[Data section Boundary: Start]

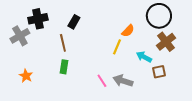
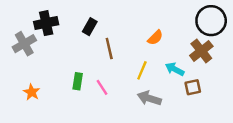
black circle: (159, 16) -> (211, 21), moved
brown line: (63, 43) -> (109, 49), moved
yellow line: (117, 47) -> (142, 70), moved
pink line: (102, 81) -> (102, 87), moved

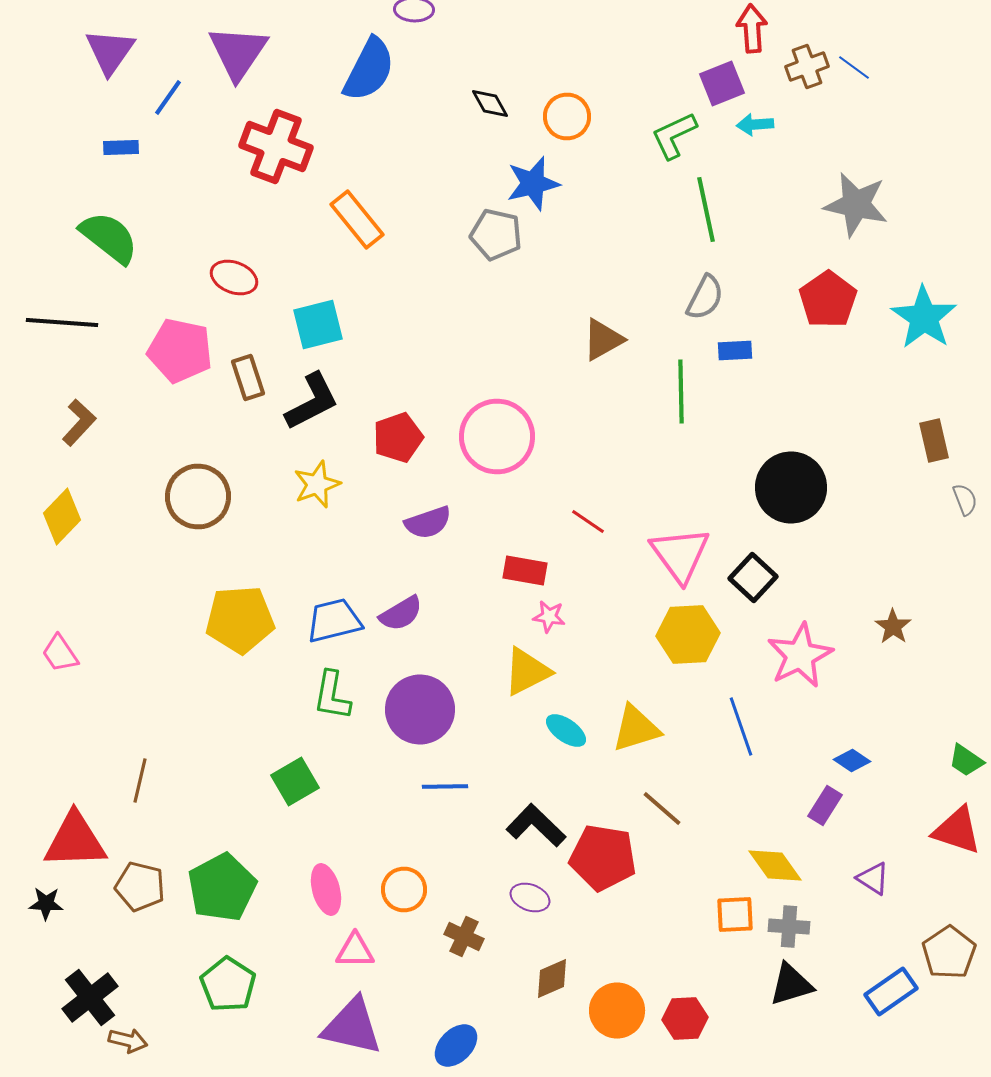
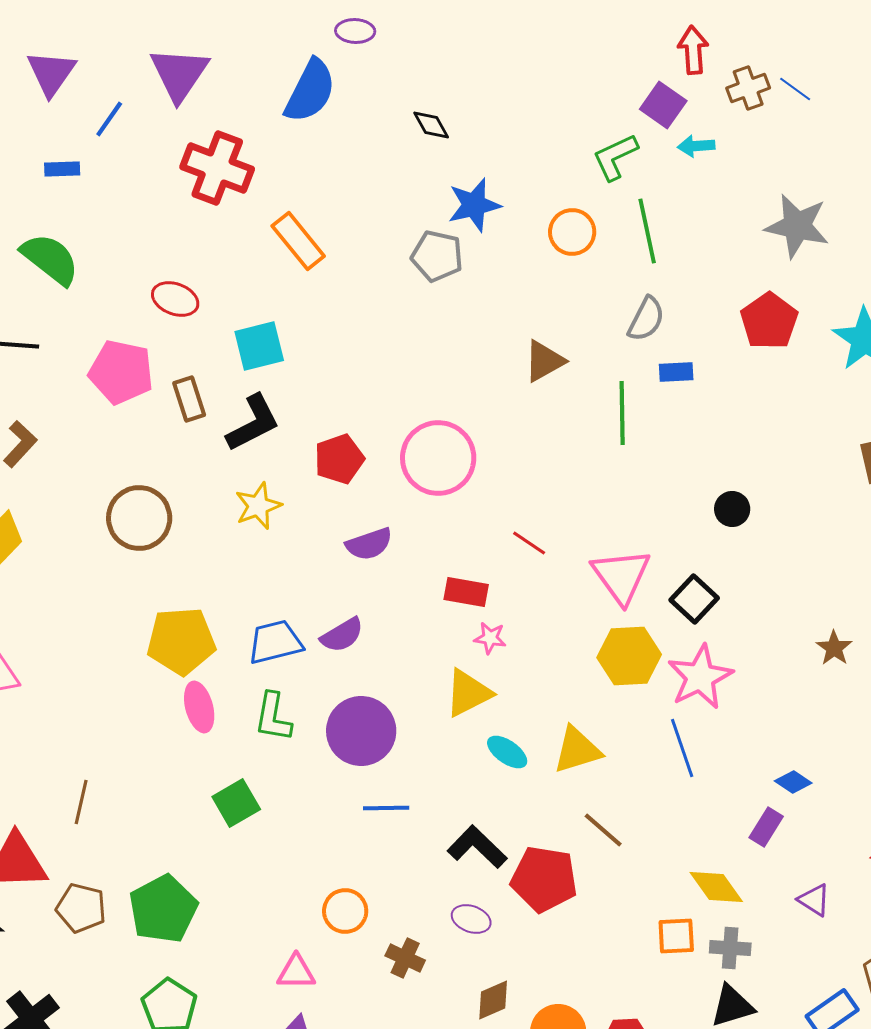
purple square: (722, 84) -> (663, 105), turned -33
orange circle: (567, 116) -> (572, 232), moved
black circle: (791, 488) -> (732, 509), size x0.5
pink star: (800, 656) -> (700, 677), moved
pink ellipse: (326, 890) -> (199, 707), moved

[Data section Boundary: End]

» Problem description
Working from the entries above, return all lines that contain "pink".

» Solution to the problem
pink line: (102, 81) -> (102, 87), moved
pink star: (800, 656) -> (700, 677), moved
pink ellipse: (326, 890) -> (199, 707), moved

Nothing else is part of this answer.